Collected data
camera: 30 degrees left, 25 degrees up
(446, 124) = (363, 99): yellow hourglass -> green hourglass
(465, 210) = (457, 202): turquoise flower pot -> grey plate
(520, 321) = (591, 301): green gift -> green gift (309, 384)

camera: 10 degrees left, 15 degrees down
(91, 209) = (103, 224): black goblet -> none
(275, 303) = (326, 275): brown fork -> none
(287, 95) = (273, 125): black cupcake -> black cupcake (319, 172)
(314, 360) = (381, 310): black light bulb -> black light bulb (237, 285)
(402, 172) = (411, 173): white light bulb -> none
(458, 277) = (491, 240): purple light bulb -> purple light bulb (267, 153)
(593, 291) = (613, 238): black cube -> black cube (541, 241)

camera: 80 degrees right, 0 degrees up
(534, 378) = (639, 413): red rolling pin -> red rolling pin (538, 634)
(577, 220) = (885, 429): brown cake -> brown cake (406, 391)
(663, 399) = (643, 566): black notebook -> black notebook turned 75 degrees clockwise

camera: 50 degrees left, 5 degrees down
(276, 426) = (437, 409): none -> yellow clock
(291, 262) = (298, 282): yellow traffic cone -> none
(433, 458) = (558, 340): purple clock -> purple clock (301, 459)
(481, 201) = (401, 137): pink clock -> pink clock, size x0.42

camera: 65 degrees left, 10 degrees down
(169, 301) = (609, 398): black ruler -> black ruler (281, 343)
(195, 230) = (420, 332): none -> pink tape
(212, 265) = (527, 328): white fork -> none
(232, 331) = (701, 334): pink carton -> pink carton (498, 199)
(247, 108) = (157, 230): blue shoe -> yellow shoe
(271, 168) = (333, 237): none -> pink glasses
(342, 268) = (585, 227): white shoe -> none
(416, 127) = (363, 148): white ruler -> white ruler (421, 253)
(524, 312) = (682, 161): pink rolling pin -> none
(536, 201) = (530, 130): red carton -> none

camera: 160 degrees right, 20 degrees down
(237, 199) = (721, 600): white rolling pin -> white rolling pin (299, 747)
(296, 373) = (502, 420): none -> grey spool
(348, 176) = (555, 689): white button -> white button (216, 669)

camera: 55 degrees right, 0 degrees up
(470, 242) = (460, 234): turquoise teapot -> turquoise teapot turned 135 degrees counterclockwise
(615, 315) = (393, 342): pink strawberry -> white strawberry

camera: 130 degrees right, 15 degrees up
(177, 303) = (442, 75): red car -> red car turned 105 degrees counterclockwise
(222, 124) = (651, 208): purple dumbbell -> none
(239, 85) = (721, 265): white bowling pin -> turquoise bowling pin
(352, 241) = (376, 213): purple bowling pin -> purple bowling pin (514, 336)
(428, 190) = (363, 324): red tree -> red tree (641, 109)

** TASK GOAL **
Reproduce the complete data exactly as presented above.

** PROBLEM SOLUTION **
camera: 30 degrees left, 25 degrees up
(446, 124) = (363, 99): yellow hourglass -> green hourglass
(465, 210) = (457, 202): turquoise flower pot -> grey plate
(520, 321) = (591, 301): green gift -> green gift (309, 384)

camera: 10 degrees left, 15 degrees down
(91, 209) = (103, 224): black goblet -> none
(275, 303) = (326, 275): brown fork -> none
(287, 95) = (273, 125): black cupcake -> black cupcake (319, 172)
(314, 360) = (381, 310): black light bulb -> black light bulb (237, 285)
(402, 172) = (411, 173): white light bulb -> none
(458, 277) = (491, 240): purple light bulb -> purple light bulb (267, 153)
(593, 291) = (613, 238): black cube -> black cube (541, 241)

camera: 80 degrees right, 0 degrees up
(534, 378) = (639, 413): red rolling pin -> red rolling pin (538, 634)
(577, 220) = (885, 429): brown cake -> brown cake (406, 391)
(663, 399) = (643, 566): black notebook -> black notebook turned 75 degrees clockwise

camera: 50 degrees left, 5 degrees down
(276, 426) = (437, 409): none -> yellow clock
(291, 262) = (298, 282): yellow traffic cone -> none
(433, 458) = (558, 340): purple clock -> purple clock (301, 459)
(481, 201) = (401, 137): pink clock -> pink clock, size x0.42

camera: 65 degrees left, 10 degrees down
(169, 301) = (609, 398): black ruler -> black ruler (281, 343)
(195, 230) = (420, 332): none -> pink tape
(212, 265) = (527, 328): white fork -> none
(232, 331) = (701, 334): pink carton -> pink carton (498, 199)
(247, 108) = (157, 230): blue shoe -> yellow shoe
(271, 168) = (333, 237): none -> pink glasses
(342, 268) = (585, 227): white shoe -> none
(416, 127) = (363, 148): white ruler -> white ruler (421, 253)
(524, 312) = (682, 161): pink rolling pin -> none
(536, 201) = (530, 130): red carton -> none

camera: 160 degrees right, 20 degrees down
(237, 199) = (721, 600): white rolling pin -> white rolling pin (299, 747)
(296, 373) = (502, 420): none -> grey spool
(348, 176) = (555, 689): white button -> white button (216, 669)

camera: 55 degrees right, 0 degrees up
(470, 242) = (460, 234): turquoise teapot -> turquoise teapot turned 135 degrees counterclockwise
(615, 315) = (393, 342): pink strawberry -> white strawberry

camera: 130 degrees right, 15 degrees up
(177, 303) = (442, 75): red car -> red car turned 105 degrees counterclockwise
(222, 124) = (651, 208): purple dumbbell -> none
(239, 85) = (721, 265): white bowling pin -> turquoise bowling pin
(352, 241) = (376, 213): purple bowling pin -> purple bowling pin (514, 336)
(428, 190) = (363, 324): red tree -> red tree (641, 109)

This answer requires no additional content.